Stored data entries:
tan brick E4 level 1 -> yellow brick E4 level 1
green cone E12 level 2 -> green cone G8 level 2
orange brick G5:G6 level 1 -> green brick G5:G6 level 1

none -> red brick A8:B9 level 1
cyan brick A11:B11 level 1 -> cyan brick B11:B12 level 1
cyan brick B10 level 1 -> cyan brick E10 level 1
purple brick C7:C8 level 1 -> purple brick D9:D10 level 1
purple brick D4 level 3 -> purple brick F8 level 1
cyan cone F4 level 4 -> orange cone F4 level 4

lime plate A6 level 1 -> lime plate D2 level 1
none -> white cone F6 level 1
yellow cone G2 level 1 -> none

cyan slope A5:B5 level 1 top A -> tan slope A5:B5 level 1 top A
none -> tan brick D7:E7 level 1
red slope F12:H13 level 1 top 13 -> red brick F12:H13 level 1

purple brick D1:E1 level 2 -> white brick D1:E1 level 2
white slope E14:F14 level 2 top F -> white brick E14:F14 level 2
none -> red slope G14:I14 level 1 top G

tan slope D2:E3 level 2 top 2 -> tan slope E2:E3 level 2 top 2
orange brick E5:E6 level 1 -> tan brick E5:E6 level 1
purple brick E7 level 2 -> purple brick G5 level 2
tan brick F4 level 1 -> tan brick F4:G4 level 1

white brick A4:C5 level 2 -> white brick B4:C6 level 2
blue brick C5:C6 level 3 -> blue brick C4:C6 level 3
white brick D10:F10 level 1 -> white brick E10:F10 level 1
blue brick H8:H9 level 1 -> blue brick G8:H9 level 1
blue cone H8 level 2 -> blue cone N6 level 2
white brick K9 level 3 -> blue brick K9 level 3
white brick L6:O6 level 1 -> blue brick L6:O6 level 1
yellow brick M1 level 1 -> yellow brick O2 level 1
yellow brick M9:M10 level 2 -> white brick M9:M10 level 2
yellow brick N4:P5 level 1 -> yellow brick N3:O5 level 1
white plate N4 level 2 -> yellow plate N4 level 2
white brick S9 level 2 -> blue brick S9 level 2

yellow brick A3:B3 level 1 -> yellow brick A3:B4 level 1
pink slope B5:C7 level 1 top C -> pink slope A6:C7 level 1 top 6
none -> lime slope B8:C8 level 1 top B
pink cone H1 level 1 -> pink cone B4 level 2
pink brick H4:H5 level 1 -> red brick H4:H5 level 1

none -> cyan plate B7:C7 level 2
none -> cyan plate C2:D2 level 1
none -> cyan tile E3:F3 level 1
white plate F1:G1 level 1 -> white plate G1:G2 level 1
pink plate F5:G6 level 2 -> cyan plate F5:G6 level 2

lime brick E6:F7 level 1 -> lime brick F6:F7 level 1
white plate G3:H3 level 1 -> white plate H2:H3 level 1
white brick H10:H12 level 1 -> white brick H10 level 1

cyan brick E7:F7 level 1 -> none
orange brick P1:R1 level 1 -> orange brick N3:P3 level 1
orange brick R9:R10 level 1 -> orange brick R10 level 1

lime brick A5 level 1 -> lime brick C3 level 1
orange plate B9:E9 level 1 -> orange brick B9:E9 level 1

DESCRIPTION OF THE TASK:
Search the entries for the line holding "cyan brick E7:F7 level 1 -> none". Return that line and the ones after it through the last, exactly.

OUTPUT OF THE TASK:
cyan brick E7:F7 level 1 -> none
orange brick P1:R1 level 1 -> orange brick N3:P3 level 1
orange brick R9:R10 level 1 -> orange brick R10 level 1

lime brick A5 level 1 -> lime brick C3 level 1
orange plate B9:E9 level 1 -> orange brick B9:E9 level 1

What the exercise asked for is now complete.